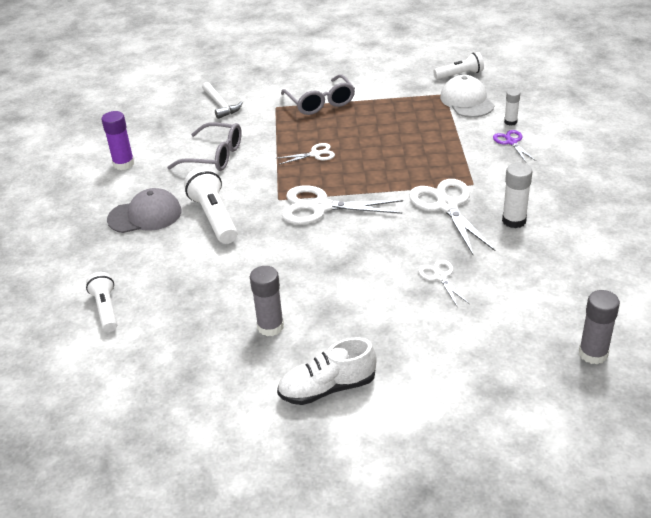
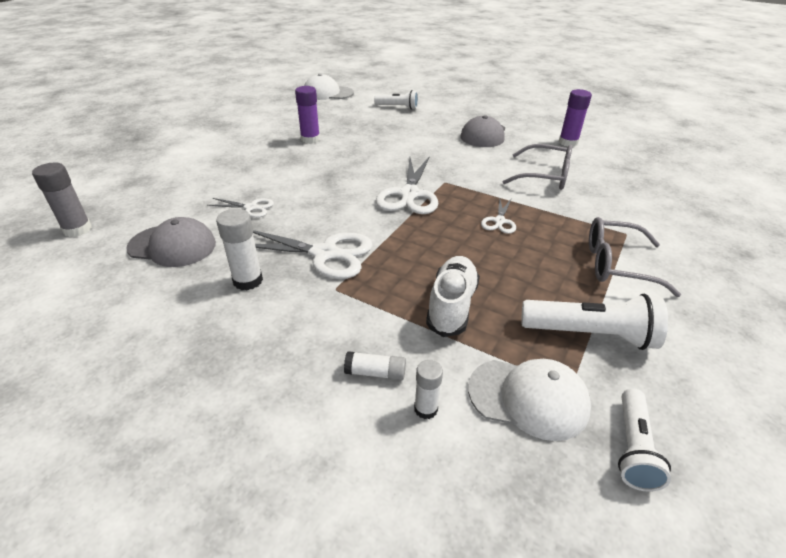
camera: 120 degrees right, 0 degrees up
(95, 407) = (327, 93): none -> white cap
(214, 156) = (545, 176): grey glasses -> grey glasses turned 120 degrees counterclockwise
(214, 217) = (451, 153): white flashlight -> white flashlight (590, 335)
(220, 105) = (653, 205): white hammer -> none
(270, 326) = (310, 139): grey glue stick -> purple glue stick
(321, 207) = (409, 194): white scissors -> white scissors turned 150 degrees clockwise
(327, 388) = (238, 139): white shoe -> white shoe (452, 306)
(511, 142) = (375, 373): purple scissors -> white glue stick
(533, 281) = (173, 246): none -> grey cap

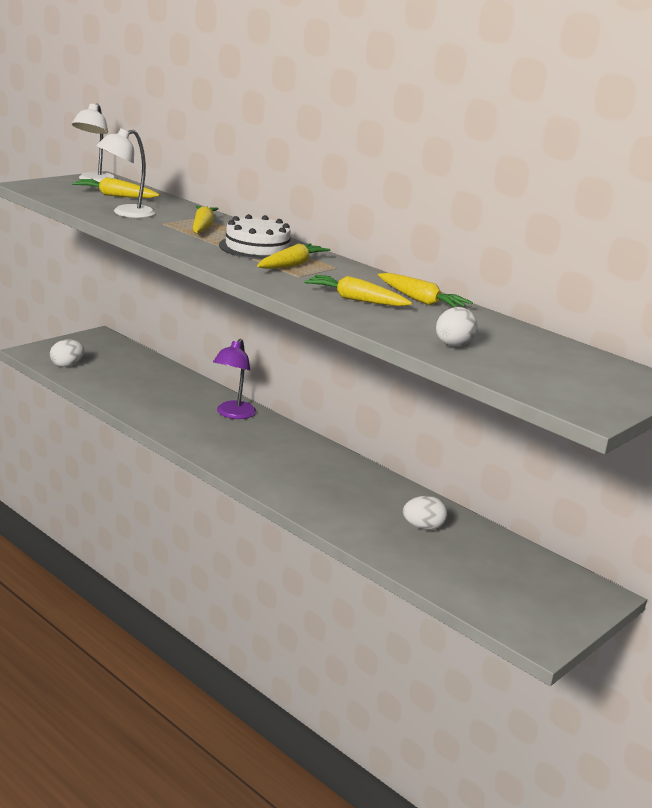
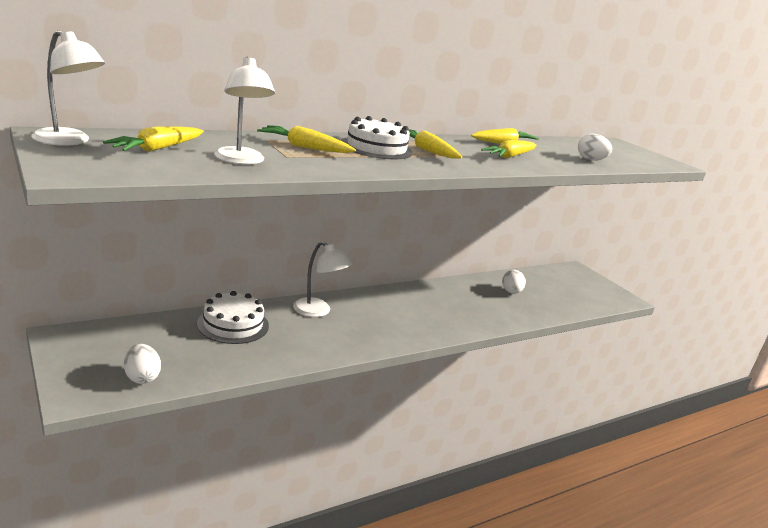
camera: 75 degrees left, 0 degrees up
(171, 383) = (233, 324): none -> white cake
(233, 414) = (318, 311): purple lamp -> white lamp

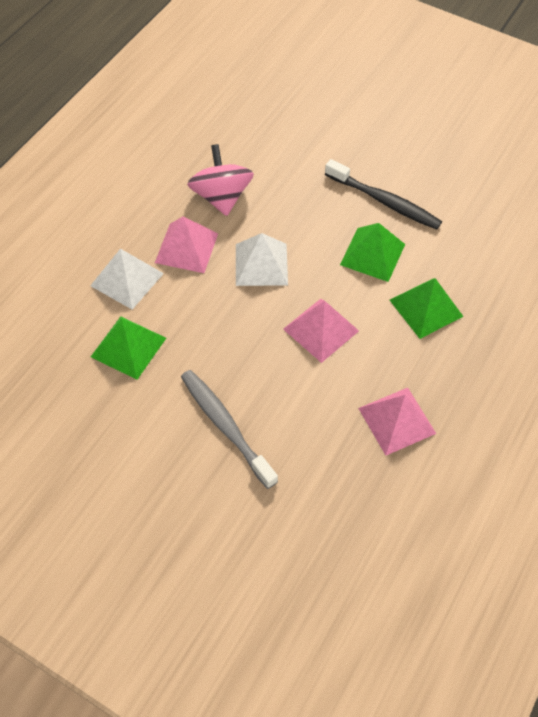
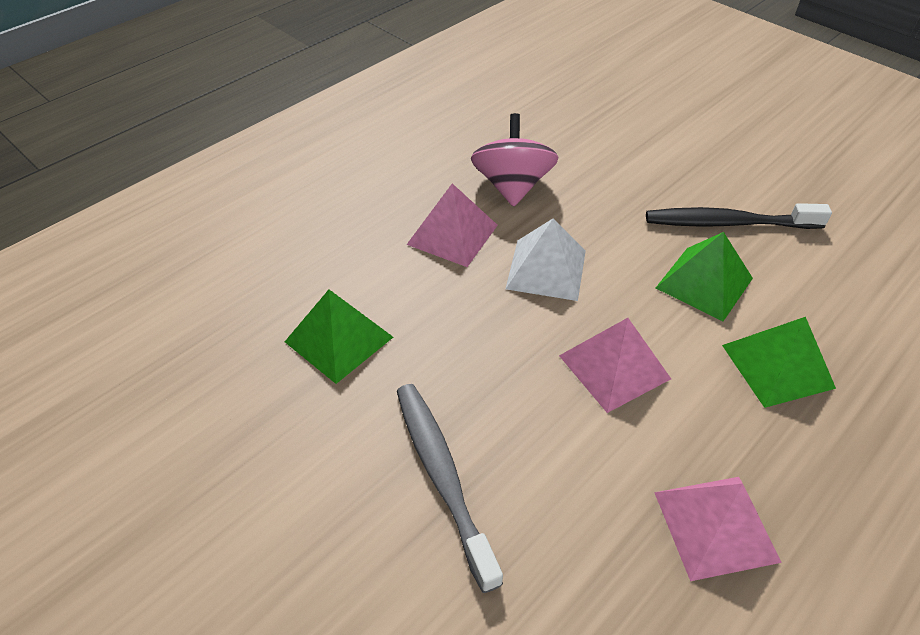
camera: 15 degrees right, 10 degrees down
(127, 279) = (365, 257): white pyramid -> none
(384, 201) = (728, 223): black toothbrush -> black toothbrush turned 135 degrees clockwise

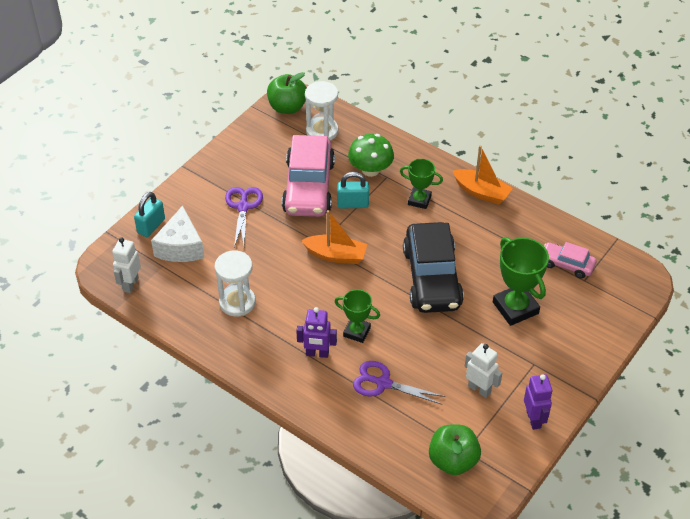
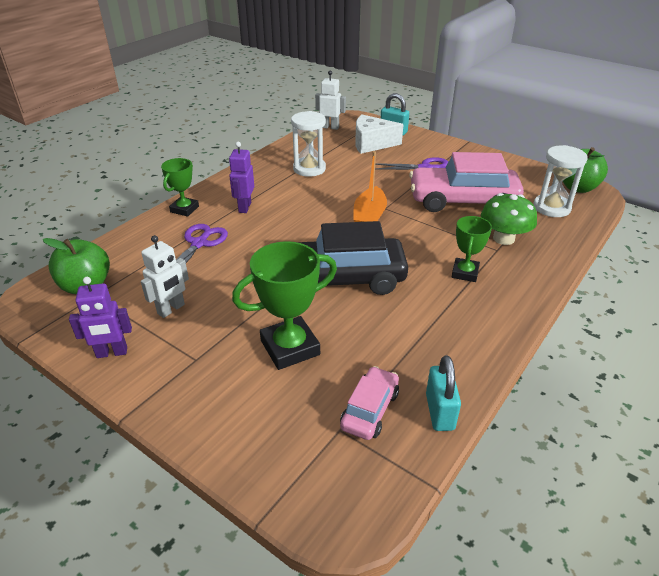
camera: 90 degrees right, 10 degrees down
(353, 204) = (445, 227): turquoise padlock -> turquoise padlock (439, 412)
(357, 332) = (267, 228): green trophy -> green trophy (184, 209)
(481, 192) = (495, 327): orange boat -> none

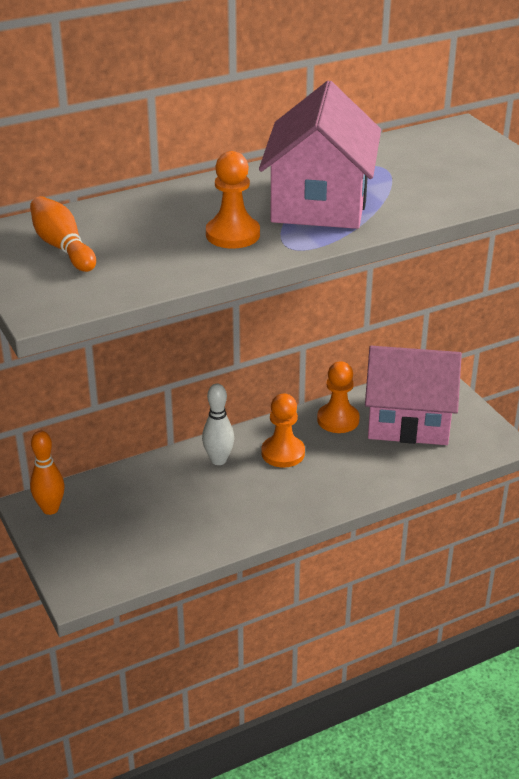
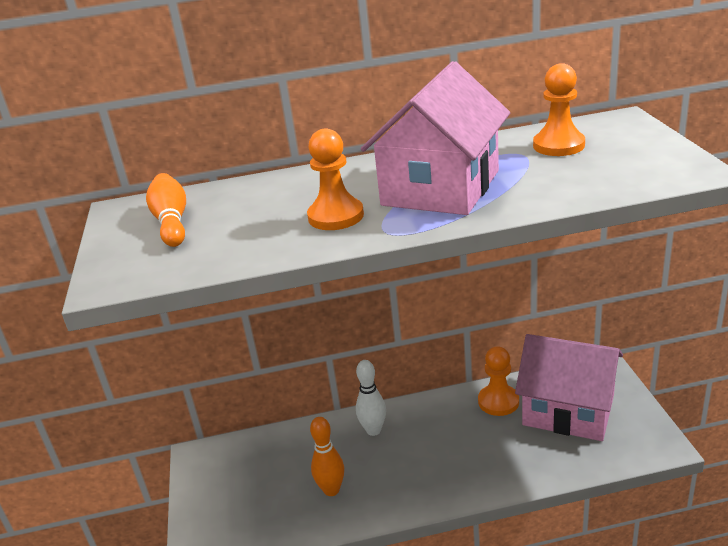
camera: 20 degrees right, 5 degrees down
(50, 509) = (210, 460): orange bowling pin -> orange bowling pin (331, 490)
(283, 453) = (435, 430): orange pawn -> orange pawn (558, 145)

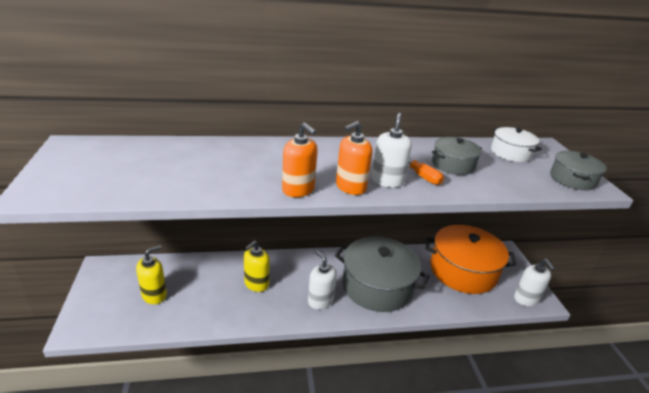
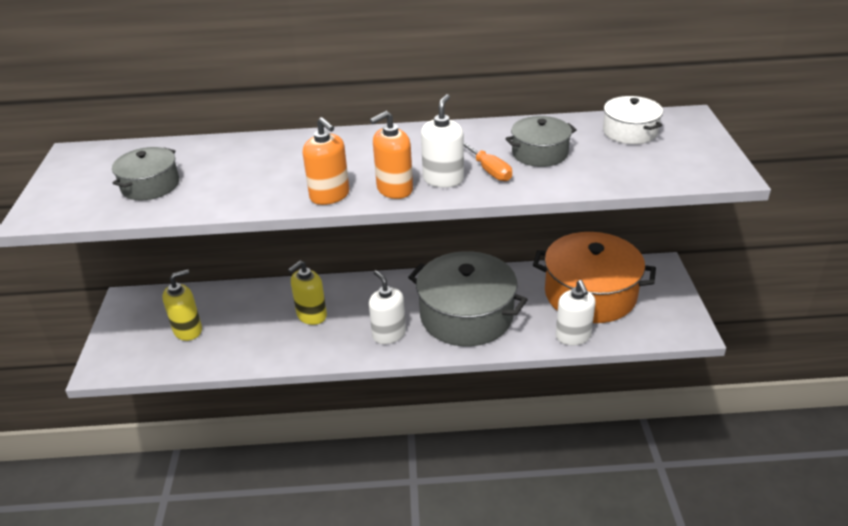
camera: 10 degrees right, 5 degrees up
(526, 299) = (668, 329): white soap dispenser -> white soap dispenser (573, 336)
(572, 179) = (698, 165): grey pot -> grey pot (150, 185)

□ □ □ □ □

> **PROBLEM REQUIREMENTS**: The answer must be the full listing above, copied exactly, with no pictures in it.

> **ANSWER SECTION**:
camera: 120 degrees right, 0 degrees up
(95, 407) = (327, 93): none -> white cap
(214, 156) = (545, 176): grey glasses -> grey glasses turned 120 degrees counterclockwise
(214, 217) = (451, 153): white flashlight -> white flashlight (590, 335)
(220, 105) = (653, 205): white hammer -> none
(270, 326) = (310, 139): grey glue stick -> purple glue stick
(321, 207) = (409, 194): white scissors -> white scissors turned 150 degrees clockwise
(327, 388) = (238, 139): white shoe -> white shoe (452, 306)
(511, 142) = (375, 373): purple scissors -> white glue stick
(533, 281) = (173, 246): none -> grey cap

camera: 75 degrees left, 0 degrees up
(171, 383) = (233, 324): none -> white cake
(233, 414) = (318, 311): purple lamp -> white lamp

camera: 15 degrees right, 10 degrees down
(127, 279) = (365, 257): white pyramid -> none
(384, 201) = (728, 223): black toothbrush -> black toothbrush turned 135 degrees clockwise

camera: 90 degrees right, 10 degrees down
(353, 204) = (445, 227): turquoise padlock -> turquoise padlock (439, 412)
(357, 332) = (267, 228): green trophy -> green trophy (184, 209)
(481, 192) = (495, 327): orange boat -> none

camera: 20 degrees right, 5 degrees down
(50, 509) = (210, 460): orange bowling pin -> orange bowling pin (331, 490)
(283, 453) = (435, 430): orange pawn -> orange pawn (558, 145)

camera: 10 degrees right, 5 degrees up
(526, 299) = (668, 329): white soap dispenser -> white soap dispenser (573, 336)
(572, 179) = (698, 165): grey pot -> grey pot (150, 185)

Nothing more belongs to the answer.